-- TASK ITEM --
Set out exactly, line by line, the stretch of data below that begins at the line containing "camera: 85 degrees left, 10 degrees up" and ends at the line containing "tea mug in brown", with both ends kept.

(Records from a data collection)

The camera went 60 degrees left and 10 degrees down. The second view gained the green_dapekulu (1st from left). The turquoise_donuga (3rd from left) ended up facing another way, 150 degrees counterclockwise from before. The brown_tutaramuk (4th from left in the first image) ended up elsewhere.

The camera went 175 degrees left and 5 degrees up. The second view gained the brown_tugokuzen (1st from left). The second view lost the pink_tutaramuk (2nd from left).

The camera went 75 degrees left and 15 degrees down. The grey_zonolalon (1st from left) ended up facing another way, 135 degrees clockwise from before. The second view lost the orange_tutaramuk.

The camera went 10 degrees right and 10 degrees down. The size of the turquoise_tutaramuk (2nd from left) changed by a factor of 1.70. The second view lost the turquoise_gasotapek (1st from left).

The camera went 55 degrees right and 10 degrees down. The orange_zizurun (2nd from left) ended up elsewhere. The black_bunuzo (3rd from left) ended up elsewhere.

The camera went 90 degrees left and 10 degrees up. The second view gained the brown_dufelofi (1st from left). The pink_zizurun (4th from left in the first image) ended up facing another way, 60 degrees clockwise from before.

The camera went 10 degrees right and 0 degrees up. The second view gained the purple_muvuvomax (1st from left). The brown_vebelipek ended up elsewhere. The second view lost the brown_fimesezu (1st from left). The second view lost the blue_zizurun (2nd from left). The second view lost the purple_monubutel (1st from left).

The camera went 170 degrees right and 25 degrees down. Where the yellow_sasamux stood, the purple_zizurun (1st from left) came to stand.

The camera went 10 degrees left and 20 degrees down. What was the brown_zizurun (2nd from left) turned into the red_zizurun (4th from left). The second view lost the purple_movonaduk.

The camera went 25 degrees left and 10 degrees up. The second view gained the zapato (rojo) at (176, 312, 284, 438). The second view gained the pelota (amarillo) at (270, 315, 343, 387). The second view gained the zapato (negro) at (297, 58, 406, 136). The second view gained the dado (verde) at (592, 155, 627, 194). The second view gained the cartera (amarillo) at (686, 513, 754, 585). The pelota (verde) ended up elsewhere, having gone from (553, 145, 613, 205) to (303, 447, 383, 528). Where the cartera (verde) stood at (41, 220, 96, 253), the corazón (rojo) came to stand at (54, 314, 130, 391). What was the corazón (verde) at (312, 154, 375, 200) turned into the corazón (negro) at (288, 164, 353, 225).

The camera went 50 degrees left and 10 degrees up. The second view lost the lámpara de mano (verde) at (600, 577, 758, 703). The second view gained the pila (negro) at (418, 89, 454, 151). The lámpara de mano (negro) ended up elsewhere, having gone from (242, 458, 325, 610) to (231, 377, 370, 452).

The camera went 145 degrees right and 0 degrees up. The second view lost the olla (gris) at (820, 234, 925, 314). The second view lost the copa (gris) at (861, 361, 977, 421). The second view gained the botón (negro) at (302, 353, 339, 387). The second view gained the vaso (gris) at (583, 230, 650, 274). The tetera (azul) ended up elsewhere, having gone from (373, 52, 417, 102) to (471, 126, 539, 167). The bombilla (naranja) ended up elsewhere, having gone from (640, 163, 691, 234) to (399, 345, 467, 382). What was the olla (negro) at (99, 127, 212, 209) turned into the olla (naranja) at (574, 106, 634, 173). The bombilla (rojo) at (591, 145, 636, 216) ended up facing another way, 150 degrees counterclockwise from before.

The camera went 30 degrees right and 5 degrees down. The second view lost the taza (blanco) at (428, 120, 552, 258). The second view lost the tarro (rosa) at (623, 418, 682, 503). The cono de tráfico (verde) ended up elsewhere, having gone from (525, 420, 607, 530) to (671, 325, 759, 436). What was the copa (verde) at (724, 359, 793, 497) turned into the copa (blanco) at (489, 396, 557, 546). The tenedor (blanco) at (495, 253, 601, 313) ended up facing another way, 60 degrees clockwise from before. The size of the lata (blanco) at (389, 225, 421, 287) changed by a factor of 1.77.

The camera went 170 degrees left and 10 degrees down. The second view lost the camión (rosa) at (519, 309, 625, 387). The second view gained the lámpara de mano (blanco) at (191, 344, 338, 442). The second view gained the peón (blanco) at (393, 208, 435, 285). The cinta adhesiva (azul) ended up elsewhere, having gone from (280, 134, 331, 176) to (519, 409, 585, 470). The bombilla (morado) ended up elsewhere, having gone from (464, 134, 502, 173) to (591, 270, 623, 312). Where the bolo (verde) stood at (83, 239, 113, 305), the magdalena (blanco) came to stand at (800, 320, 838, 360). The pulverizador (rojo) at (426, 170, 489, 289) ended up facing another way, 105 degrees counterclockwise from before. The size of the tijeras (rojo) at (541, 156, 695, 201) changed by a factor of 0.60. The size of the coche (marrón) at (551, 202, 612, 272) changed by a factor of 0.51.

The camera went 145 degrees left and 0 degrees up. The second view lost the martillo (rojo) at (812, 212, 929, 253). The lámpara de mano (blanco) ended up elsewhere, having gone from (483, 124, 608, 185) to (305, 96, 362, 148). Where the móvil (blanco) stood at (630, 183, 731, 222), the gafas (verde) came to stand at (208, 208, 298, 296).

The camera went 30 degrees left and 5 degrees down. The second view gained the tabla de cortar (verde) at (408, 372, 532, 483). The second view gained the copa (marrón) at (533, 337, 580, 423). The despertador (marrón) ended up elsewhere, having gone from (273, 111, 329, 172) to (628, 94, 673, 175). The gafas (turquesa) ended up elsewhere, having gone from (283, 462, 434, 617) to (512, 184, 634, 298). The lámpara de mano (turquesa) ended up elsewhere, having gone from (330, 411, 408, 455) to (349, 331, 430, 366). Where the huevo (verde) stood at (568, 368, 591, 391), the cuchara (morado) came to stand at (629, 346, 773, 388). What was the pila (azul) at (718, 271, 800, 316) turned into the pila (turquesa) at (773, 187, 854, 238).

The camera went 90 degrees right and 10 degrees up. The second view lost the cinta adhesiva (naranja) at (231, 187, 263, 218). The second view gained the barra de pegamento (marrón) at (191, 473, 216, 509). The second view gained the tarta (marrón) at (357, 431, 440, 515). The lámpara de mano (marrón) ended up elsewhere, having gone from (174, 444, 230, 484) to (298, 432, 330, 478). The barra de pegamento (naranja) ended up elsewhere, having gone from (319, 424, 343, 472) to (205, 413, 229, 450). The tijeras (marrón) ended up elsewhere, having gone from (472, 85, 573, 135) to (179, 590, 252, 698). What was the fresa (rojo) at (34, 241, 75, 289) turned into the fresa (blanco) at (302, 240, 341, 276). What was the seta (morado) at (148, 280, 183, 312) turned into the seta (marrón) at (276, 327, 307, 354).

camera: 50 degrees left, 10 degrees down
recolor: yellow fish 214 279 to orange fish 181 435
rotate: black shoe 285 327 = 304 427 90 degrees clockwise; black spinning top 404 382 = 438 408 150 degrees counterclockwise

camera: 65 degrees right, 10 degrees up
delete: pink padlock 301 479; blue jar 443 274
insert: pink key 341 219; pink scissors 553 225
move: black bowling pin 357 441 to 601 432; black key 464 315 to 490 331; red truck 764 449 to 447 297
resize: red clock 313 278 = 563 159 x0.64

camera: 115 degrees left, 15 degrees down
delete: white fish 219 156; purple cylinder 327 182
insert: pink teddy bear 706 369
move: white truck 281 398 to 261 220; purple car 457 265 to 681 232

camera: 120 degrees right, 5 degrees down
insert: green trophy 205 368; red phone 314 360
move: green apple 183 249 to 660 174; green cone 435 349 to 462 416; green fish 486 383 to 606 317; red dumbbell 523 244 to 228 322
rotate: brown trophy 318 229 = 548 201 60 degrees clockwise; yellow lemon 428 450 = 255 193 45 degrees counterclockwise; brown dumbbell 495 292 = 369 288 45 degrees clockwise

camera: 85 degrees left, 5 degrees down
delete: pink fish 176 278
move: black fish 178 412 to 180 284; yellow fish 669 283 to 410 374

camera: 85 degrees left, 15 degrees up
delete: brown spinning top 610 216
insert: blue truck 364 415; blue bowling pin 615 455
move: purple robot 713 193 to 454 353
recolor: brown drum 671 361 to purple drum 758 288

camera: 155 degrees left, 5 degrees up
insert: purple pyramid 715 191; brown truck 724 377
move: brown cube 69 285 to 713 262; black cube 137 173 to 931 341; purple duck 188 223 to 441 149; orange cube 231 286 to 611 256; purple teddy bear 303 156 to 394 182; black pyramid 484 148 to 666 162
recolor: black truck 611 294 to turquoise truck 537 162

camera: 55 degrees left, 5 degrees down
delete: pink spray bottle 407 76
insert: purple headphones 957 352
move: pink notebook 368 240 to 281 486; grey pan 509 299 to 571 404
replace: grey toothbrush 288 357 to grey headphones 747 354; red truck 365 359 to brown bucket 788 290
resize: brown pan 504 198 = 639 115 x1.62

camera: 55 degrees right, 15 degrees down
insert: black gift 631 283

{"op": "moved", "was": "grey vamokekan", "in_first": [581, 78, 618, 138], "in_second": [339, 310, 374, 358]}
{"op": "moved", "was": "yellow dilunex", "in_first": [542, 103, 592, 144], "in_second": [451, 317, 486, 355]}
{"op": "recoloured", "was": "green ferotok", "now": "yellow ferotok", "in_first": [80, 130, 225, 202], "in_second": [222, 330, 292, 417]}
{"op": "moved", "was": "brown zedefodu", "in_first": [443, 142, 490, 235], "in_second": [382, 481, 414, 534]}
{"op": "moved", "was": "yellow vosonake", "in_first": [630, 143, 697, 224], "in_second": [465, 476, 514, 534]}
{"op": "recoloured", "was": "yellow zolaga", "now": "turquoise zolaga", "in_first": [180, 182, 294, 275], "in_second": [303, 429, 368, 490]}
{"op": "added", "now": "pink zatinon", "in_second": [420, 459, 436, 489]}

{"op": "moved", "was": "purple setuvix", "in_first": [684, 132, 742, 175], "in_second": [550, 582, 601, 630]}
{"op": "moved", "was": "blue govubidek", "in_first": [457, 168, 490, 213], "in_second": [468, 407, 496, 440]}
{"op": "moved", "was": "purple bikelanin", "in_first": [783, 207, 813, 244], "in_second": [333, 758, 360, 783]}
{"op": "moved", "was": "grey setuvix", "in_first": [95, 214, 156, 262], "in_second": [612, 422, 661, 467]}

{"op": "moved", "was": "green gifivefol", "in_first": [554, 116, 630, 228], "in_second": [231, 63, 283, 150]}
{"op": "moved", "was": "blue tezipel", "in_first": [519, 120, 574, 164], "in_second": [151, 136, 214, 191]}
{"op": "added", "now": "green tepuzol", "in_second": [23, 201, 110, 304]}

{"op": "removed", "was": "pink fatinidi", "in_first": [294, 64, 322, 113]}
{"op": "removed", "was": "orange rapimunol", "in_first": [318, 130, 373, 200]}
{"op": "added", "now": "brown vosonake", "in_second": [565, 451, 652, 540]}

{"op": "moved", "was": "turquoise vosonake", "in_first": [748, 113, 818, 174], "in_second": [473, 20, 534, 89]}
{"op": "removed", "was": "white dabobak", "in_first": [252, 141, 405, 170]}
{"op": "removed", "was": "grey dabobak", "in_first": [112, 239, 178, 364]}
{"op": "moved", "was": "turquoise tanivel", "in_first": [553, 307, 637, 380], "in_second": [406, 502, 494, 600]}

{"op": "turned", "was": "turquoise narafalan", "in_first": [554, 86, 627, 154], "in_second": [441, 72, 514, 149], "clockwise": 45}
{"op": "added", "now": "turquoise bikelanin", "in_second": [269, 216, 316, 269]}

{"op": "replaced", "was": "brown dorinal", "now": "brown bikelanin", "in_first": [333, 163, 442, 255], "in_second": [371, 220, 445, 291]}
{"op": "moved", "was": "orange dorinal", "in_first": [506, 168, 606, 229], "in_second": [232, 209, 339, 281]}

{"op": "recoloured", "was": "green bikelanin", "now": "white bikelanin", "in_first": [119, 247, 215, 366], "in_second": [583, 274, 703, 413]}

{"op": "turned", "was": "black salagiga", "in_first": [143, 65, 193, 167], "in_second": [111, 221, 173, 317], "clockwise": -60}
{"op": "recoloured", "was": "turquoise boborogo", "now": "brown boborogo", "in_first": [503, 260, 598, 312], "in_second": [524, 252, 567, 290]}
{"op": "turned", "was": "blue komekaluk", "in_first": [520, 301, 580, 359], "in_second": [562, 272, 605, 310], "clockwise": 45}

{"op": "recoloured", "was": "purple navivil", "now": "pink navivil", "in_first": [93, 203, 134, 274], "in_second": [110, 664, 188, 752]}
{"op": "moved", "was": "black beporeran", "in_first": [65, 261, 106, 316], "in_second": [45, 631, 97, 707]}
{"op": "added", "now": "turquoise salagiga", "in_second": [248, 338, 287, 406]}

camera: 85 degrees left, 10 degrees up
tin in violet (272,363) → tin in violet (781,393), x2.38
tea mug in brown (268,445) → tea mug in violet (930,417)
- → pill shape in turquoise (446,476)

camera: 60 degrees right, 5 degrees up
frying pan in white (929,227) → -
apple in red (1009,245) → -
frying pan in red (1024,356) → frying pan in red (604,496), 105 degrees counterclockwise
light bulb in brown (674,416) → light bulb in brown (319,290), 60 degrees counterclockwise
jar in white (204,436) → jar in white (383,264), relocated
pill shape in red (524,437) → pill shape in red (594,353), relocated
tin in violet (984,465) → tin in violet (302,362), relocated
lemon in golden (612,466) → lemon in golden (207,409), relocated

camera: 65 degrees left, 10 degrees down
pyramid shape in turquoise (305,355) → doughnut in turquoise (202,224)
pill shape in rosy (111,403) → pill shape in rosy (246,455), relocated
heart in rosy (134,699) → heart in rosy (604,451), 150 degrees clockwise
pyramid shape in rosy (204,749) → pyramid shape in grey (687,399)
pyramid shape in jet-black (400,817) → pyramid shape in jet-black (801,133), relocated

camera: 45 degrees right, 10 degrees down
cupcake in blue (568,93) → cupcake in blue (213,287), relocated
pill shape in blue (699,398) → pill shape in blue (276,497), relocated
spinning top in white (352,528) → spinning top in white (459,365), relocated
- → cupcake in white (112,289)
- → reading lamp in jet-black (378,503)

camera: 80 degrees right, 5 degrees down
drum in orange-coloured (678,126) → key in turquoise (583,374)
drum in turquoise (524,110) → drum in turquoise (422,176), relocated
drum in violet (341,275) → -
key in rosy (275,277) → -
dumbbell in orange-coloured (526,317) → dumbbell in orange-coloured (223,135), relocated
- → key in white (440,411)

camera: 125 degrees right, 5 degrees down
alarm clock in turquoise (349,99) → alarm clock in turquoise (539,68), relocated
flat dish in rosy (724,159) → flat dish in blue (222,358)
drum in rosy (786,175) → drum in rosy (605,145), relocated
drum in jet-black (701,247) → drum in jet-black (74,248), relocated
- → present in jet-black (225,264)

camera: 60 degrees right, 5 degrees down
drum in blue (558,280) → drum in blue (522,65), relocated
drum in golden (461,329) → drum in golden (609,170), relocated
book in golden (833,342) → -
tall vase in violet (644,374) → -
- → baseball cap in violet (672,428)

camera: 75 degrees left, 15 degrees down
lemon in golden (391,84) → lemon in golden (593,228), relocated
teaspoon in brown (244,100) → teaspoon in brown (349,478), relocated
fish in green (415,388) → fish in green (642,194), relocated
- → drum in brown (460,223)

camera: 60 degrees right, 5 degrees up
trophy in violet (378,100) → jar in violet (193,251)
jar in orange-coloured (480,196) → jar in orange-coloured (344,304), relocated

-- THE COMPLETED TASK --
camera: 85 degrees left, 10 degrees up
tin in violet (272,363) → tin in violet (781,393), x2.38
tea mug in brown (268,445) → tea mug in violet (930,417)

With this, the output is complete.